[Supplied records Boundary: Start]

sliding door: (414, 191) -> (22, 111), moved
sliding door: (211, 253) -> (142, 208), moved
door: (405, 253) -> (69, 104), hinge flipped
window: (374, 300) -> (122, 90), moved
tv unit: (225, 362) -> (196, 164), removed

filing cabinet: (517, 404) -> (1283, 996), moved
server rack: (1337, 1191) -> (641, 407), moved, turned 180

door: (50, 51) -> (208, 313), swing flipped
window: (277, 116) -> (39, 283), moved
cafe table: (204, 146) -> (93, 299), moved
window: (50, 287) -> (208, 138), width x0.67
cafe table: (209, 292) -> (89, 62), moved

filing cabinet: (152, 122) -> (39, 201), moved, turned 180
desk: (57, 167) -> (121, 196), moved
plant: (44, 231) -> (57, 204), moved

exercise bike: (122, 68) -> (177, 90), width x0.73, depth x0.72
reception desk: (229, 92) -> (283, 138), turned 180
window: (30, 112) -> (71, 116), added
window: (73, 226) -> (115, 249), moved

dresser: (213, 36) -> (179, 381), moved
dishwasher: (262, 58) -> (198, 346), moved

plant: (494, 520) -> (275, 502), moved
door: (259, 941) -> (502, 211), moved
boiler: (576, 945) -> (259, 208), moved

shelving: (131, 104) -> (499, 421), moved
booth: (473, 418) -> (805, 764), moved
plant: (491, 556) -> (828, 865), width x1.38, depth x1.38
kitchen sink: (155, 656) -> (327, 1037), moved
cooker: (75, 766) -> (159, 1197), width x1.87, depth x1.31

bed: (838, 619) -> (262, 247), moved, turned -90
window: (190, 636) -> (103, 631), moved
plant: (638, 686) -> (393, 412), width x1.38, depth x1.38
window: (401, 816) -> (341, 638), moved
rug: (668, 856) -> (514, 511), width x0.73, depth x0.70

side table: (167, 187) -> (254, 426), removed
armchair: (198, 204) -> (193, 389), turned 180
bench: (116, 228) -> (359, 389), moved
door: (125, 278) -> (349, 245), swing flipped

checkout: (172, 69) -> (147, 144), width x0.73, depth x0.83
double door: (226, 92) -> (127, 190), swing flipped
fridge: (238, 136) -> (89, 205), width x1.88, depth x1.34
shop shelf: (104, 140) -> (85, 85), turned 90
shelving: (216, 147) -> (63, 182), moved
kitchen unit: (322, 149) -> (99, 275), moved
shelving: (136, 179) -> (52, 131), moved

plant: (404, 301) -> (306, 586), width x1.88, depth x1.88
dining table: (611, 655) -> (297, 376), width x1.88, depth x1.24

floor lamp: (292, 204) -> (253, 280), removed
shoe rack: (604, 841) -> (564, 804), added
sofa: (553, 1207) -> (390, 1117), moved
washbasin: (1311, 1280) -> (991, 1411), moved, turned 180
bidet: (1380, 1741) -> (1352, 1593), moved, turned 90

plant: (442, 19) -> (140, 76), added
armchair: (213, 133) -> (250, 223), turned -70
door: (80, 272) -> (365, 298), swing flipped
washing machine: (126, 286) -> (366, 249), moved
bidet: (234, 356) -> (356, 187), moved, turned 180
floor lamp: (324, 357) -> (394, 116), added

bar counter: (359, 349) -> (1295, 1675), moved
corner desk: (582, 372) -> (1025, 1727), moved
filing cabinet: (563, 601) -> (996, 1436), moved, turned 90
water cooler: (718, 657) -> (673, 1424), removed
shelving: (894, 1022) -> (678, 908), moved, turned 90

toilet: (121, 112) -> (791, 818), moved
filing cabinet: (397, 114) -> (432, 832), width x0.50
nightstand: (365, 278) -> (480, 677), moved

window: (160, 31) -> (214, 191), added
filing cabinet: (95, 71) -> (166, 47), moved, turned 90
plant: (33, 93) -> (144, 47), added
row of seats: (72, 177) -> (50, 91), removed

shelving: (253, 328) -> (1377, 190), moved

[Supplied records Boundary: End]

• [What is being asked]: Only an exact copy of all the data will do as the answer.

• [Task response]:
sliding door: (414, 191) -> (22, 111), moved
sliding door: (211, 253) -> (142, 208), moved
door: (405, 253) -> (69, 104), hinge flipped
window: (374, 300) -> (122, 90), moved
tv unit: (225, 362) -> (196, 164), removed

filing cabinet: (517, 404) -> (1283, 996), moved
server rack: (1337, 1191) -> (641, 407), moved, turned 180

door: (50, 51) -> (208, 313), swing flipped
window: (277, 116) -> (39, 283), moved
cafe table: (204, 146) -> (93, 299), moved
window: (50, 287) -> (208, 138), width x0.67
cafe table: (209, 292) -> (89, 62), moved

filing cabinet: (152, 122) -> (39, 201), moved, turned 180
desk: (57, 167) -> (121, 196), moved
plant: (44, 231) -> (57, 204), moved

exercise bike: (122, 68) -> (177, 90), width x0.73, depth x0.72
reception desk: (229, 92) -> (283, 138), turned 180
window: (30, 112) -> (71, 116), added
window: (73, 226) -> (115, 249), moved

dresser: (213, 36) -> (179, 381), moved
dishwasher: (262, 58) -> (198, 346), moved

plant: (494, 520) -> (275, 502), moved
door: (259, 941) -> (502, 211), moved
boiler: (576, 945) -> (259, 208), moved

shelving: (131, 104) -> (499, 421), moved
booth: (473, 418) -> (805, 764), moved
plant: (491, 556) -> (828, 865), width x1.38, depth x1.38
kitchen sink: (155, 656) -> (327, 1037), moved
cooker: (75, 766) -> (159, 1197), width x1.87, depth x1.31

bed: (838, 619) -> (262, 247), moved, turned -90
window: (190, 636) -> (103, 631), moved
plant: (638, 686) -> (393, 412), width x1.38, depth x1.38
window: (401, 816) -> (341, 638), moved
rug: (668, 856) -> (514, 511), width x0.73, depth x0.70

side table: (167, 187) -> (254, 426), removed
armchair: (198, 204) -> (193, 389), turned 180
bench: (116, 228) -> (359, 389), moved
door: (125, 278) -> (349, 245), swing flipped

checkout: (172, 69) -> (147, 144), width x0.73, depth x0.83
double door: (226, 92) -> (127, 190), swing flipped
fridge: (238, 136) -> (89, 205), width x1.88, depth x1.34
shop shelf: (104, 140) -> (85, 85), turned 90
shelving: (216, 147) -> (63, 182), moved
kitchen unit: (322, 149) -> (99, 275), moved
shelving: (136, 179) -> (52, 131), moved

plant: (404, 301) -> (306, 586), width x1.88, depth x1.88
dining table: (611, 655) -> (297, 376), width x1.88, depth x1.24

floor lamp: (292, 204) -> (253, 280), removed
shoe rack: (604, 841) -> (564, 804), added
sofa: (553, 1207) -> (390, 1117), moved
washbasin: (1311, 1280) -> (991, 1411), moved, turned 180
bidet: (1380, 1741) -> (1352, 1593), moved, turned 90

plant: (442, 19) -> (140, 76), added
armchair: (213, 133) -> (250, 223), turned -70
door: (80, 272) -> (365, 298), swing flipped
washing machine: (126, 286) -> (366, 249), moved
bidet: (234, 356) -> (356, 187), moved, turned 180
floor lamp: (324, 357) -> (394, 116), added

bar counter: (359, 349) -> (1295, 1675), moved
corner desk: (582, 372) -> (1025, 1727), moved
filing cabinet: (563, 601) -> (996, 1436), moved, turned 90
water cooler: (718, 657) -> (673, 1424), removed
shelving: (894, 1022) -> (678, 908), moved, turned 90

toilet: (121, 112) -> (791, 818), moved
filing cabinet: (397, 114) -> (432, 832), width x0.50
nightstand: (365, 278) -> (480, 677), moved

window: (160, 31) -> (214, 191), added
filing cabinet: (95, 71) -> (166, 47), moved, turned 90
plant: (33, 93) -> (144, 47), added
row of seats: (72, 177) -> (50, 91), removed

shelving: (253, 328) -> (1377, 190), moved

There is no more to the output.